Please return the lines of the data below, word for word, from the first line through the line containing "yellow book [233,135,286,167] -> none".

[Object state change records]
※ ※ ※

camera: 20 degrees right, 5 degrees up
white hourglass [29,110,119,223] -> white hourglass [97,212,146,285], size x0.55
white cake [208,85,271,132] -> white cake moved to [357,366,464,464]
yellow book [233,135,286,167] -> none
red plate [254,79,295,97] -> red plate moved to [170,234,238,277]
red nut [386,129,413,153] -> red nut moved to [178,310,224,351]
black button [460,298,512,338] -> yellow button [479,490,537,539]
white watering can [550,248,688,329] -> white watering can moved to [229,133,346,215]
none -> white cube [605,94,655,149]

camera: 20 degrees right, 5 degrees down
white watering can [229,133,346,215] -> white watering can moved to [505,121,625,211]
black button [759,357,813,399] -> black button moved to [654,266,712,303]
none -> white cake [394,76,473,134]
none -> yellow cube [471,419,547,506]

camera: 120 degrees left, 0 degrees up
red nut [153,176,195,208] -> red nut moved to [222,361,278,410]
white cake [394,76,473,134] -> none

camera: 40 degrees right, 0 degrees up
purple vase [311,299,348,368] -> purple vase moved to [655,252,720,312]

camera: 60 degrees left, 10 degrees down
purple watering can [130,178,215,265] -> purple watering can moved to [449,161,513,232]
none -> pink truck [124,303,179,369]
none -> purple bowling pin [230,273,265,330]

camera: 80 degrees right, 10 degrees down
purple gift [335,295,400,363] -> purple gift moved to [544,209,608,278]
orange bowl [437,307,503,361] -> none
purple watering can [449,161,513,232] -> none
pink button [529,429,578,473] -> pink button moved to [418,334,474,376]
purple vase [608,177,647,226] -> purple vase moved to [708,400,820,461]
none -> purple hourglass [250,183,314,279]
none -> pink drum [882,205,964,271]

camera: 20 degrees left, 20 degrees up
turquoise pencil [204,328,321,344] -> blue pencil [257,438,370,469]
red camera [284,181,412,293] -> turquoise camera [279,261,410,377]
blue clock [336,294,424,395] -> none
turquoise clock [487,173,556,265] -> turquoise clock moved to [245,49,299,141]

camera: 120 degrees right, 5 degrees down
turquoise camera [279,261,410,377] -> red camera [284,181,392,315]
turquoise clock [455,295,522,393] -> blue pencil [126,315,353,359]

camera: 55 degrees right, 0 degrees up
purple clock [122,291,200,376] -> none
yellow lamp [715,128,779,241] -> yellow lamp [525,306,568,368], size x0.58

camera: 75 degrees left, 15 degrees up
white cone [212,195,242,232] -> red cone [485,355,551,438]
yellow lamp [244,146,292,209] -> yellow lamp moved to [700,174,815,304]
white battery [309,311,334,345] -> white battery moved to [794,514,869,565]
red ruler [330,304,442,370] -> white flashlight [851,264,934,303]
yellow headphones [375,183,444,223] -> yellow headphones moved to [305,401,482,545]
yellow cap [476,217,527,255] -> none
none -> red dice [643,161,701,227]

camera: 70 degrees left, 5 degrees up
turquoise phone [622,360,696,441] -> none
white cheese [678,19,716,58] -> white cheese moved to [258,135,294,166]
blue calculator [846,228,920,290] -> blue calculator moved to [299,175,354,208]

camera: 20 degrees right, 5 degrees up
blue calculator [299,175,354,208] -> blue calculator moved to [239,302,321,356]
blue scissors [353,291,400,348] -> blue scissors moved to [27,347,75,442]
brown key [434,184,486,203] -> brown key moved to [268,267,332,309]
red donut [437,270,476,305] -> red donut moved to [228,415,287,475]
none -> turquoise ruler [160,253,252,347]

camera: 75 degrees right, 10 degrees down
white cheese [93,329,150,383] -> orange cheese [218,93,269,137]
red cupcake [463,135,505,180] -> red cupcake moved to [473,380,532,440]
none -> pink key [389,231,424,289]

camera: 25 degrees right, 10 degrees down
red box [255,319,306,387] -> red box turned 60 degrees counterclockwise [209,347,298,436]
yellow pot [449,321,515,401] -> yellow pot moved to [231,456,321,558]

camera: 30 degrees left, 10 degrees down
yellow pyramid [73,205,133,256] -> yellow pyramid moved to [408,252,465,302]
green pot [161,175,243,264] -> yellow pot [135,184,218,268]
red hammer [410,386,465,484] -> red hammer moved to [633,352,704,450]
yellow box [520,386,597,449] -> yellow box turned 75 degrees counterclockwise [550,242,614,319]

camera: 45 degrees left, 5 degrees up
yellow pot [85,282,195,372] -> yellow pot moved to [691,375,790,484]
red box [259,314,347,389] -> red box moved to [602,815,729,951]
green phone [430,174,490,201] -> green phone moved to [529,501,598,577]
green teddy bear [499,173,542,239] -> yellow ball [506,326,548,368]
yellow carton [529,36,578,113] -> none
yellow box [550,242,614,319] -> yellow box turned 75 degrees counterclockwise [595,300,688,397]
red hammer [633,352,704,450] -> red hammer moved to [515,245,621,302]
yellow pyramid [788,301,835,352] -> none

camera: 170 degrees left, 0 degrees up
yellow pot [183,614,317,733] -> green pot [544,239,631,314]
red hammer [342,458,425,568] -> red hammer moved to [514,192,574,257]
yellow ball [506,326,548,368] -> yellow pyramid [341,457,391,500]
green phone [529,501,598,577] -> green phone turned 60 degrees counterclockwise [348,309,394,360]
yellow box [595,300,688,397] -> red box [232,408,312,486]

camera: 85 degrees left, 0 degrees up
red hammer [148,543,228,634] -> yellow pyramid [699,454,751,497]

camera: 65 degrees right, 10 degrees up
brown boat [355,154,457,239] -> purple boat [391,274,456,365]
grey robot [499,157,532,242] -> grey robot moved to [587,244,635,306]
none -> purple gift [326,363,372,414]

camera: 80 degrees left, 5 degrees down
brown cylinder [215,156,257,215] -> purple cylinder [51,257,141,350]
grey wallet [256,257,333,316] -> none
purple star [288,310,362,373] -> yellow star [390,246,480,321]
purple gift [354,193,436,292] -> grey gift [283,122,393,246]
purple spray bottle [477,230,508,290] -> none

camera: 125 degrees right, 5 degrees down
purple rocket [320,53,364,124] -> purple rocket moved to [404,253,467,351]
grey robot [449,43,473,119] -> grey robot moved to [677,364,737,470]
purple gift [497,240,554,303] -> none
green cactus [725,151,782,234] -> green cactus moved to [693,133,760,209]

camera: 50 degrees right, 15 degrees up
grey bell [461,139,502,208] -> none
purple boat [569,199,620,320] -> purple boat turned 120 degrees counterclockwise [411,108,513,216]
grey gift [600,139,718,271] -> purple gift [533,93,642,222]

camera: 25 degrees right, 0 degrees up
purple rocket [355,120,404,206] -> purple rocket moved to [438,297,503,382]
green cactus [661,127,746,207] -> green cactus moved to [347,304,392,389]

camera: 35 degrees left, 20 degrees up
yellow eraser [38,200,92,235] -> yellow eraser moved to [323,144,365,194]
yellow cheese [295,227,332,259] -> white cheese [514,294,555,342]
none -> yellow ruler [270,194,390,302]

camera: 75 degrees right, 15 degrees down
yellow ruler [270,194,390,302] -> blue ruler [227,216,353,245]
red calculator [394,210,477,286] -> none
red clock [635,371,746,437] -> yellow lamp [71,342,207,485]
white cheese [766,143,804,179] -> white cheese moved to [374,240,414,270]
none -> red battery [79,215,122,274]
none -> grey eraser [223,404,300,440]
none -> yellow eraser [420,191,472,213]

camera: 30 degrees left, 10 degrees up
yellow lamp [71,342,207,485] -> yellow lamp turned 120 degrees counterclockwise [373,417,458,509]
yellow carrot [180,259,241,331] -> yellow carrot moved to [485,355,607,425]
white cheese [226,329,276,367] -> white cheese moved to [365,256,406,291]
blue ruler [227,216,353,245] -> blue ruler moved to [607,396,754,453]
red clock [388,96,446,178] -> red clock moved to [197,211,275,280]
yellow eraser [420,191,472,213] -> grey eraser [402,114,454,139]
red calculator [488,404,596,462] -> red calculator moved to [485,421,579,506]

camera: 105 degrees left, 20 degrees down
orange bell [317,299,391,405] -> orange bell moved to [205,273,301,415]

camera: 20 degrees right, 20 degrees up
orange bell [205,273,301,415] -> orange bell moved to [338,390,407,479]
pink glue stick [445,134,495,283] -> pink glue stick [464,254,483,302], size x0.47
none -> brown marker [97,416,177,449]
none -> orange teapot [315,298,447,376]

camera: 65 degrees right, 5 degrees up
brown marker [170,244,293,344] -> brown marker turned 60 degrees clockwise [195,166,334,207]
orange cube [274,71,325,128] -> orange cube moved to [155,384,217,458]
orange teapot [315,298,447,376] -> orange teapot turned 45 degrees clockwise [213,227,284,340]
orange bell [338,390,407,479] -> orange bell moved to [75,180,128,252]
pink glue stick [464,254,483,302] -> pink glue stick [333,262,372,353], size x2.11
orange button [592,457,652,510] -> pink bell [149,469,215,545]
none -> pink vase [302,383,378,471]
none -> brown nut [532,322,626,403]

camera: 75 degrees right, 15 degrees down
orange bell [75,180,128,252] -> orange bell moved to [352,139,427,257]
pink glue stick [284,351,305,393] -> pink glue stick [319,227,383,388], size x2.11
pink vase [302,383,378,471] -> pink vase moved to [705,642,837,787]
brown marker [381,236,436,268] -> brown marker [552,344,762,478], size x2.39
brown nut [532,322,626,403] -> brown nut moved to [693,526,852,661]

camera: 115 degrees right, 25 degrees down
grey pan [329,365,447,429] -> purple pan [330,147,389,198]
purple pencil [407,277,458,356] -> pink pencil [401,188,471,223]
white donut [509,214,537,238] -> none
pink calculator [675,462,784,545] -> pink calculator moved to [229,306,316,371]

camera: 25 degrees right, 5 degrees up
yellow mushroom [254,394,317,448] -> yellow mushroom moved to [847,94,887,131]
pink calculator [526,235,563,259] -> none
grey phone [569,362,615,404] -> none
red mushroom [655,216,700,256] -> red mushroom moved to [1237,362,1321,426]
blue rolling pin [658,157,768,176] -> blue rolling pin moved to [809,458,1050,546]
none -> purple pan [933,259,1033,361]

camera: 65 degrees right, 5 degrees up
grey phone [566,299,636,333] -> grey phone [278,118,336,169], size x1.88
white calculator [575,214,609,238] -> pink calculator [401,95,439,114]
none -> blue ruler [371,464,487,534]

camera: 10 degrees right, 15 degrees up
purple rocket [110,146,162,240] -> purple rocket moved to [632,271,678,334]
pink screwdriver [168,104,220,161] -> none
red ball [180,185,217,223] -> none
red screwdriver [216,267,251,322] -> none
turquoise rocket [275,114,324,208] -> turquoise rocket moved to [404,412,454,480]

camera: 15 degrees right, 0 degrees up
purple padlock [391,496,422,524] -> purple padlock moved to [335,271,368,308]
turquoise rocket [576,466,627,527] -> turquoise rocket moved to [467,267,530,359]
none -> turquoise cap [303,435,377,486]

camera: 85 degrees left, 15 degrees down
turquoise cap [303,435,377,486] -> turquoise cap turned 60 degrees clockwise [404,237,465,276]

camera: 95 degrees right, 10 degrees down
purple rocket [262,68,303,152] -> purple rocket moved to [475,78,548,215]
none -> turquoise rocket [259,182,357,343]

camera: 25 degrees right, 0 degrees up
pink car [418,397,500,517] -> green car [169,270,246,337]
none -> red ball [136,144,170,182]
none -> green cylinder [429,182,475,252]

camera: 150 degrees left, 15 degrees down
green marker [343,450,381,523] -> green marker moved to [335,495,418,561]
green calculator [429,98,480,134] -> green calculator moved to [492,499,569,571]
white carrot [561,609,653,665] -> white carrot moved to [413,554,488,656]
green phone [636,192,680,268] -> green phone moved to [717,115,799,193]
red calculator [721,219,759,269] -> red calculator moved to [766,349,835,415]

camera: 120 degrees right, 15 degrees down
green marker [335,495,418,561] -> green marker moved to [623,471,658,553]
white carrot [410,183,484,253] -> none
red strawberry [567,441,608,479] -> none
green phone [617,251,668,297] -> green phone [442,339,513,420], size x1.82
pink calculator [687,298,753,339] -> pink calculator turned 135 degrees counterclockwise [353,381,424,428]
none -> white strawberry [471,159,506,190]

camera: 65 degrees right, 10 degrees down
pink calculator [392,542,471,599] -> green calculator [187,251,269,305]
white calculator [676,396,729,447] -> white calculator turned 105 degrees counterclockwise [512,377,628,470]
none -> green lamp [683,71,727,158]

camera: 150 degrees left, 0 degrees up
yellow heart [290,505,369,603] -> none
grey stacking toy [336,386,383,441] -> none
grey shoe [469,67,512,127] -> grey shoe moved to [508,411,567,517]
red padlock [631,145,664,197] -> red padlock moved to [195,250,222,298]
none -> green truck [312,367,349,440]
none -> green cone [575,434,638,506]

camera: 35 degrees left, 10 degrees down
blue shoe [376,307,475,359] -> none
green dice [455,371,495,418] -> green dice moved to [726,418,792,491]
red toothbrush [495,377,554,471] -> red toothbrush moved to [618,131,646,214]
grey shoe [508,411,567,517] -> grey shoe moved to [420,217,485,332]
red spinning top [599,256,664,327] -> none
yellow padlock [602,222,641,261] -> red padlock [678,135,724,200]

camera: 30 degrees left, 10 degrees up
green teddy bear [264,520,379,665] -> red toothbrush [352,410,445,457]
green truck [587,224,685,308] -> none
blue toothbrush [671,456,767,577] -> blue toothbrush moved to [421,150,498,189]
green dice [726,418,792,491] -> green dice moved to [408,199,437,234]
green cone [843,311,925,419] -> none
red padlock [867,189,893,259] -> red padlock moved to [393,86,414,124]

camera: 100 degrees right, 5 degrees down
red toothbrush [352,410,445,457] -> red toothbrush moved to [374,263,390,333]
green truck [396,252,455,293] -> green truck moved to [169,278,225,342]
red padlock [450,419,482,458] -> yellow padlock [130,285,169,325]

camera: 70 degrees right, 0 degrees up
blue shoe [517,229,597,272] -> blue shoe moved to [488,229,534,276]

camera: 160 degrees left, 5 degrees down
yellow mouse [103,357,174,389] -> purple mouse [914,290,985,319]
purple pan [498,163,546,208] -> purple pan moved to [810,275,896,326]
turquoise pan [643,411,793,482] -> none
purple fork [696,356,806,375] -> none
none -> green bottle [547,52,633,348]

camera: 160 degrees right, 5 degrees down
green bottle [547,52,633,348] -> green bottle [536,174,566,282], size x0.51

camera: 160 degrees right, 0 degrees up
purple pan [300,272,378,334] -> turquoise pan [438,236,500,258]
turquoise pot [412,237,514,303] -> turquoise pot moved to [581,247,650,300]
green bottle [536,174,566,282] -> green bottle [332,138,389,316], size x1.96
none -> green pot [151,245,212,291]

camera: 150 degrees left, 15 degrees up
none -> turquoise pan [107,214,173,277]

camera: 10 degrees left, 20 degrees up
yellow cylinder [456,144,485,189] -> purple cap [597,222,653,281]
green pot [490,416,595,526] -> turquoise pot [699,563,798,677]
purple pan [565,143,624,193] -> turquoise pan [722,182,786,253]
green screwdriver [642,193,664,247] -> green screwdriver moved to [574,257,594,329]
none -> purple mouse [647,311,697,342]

※ ※ ※

### RESPONSE AREA
camera: 20 degrees right, 5 degrees up
white hourglass [29,110,119,223] -> white hourglass [97,212,146,285], size x0.55
white cake [208,85,271,132] -> white cake moved to [357,366,464,464]
yellow book [233,135,286,167] -> none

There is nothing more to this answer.